Provided data below:

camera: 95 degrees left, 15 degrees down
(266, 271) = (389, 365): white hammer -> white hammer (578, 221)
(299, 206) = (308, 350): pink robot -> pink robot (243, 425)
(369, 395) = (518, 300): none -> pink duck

End of Provided data.
Provided data below:

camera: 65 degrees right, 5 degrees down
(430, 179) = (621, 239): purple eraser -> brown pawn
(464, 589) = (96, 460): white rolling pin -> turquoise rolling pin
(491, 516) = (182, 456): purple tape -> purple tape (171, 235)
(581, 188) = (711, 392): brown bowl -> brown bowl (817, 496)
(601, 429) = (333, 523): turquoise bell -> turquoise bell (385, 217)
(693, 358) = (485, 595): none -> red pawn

End of Provided data.
Provided data below:

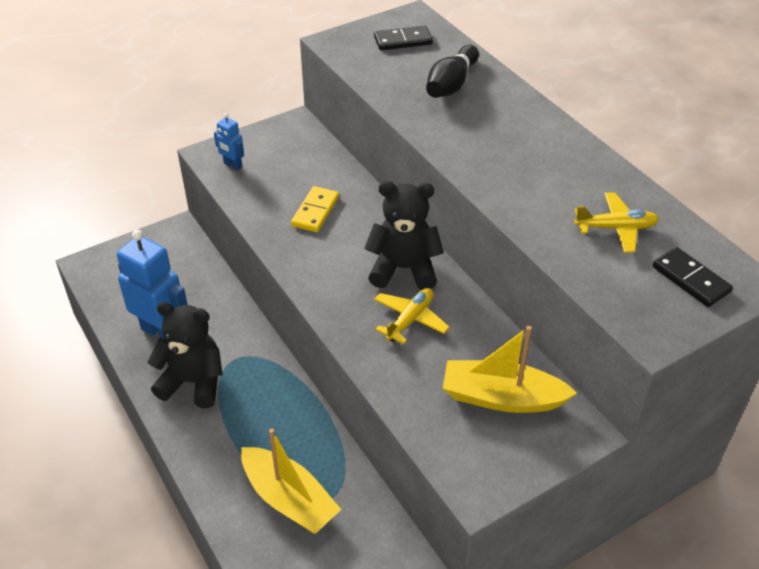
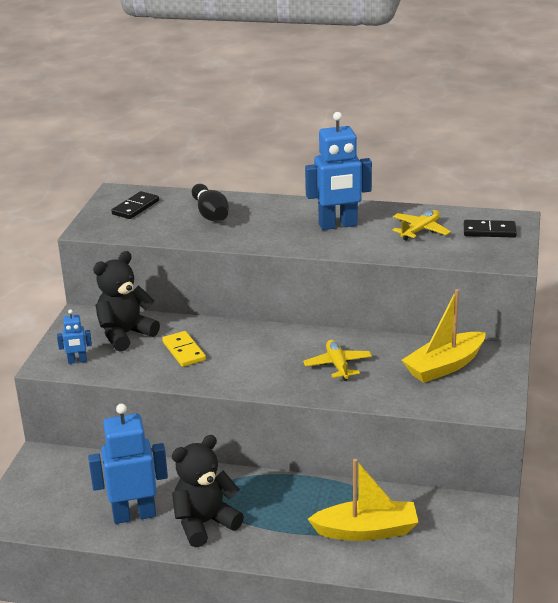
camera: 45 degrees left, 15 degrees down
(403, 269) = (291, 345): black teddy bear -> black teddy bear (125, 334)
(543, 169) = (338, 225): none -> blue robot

End of Provided data.

__Problem to work on__. Print exactly the lines above, between the one holding "camera: 95 degrees left, 15 degrees down" and the one holding "(369, 395) = (518, 300): none -> pink duck", inclusive, and nothing besides.

__Solution to this problem__.
camera: 95 degrees left, 15 degrees down
(266, 271) = (389, 365): white hammer -> white hammer (578, 221)
(299, 206) = (308, 350): pink robot -> pink robot (243, 425)
(369, 395) = (518, 300): none -> pink duck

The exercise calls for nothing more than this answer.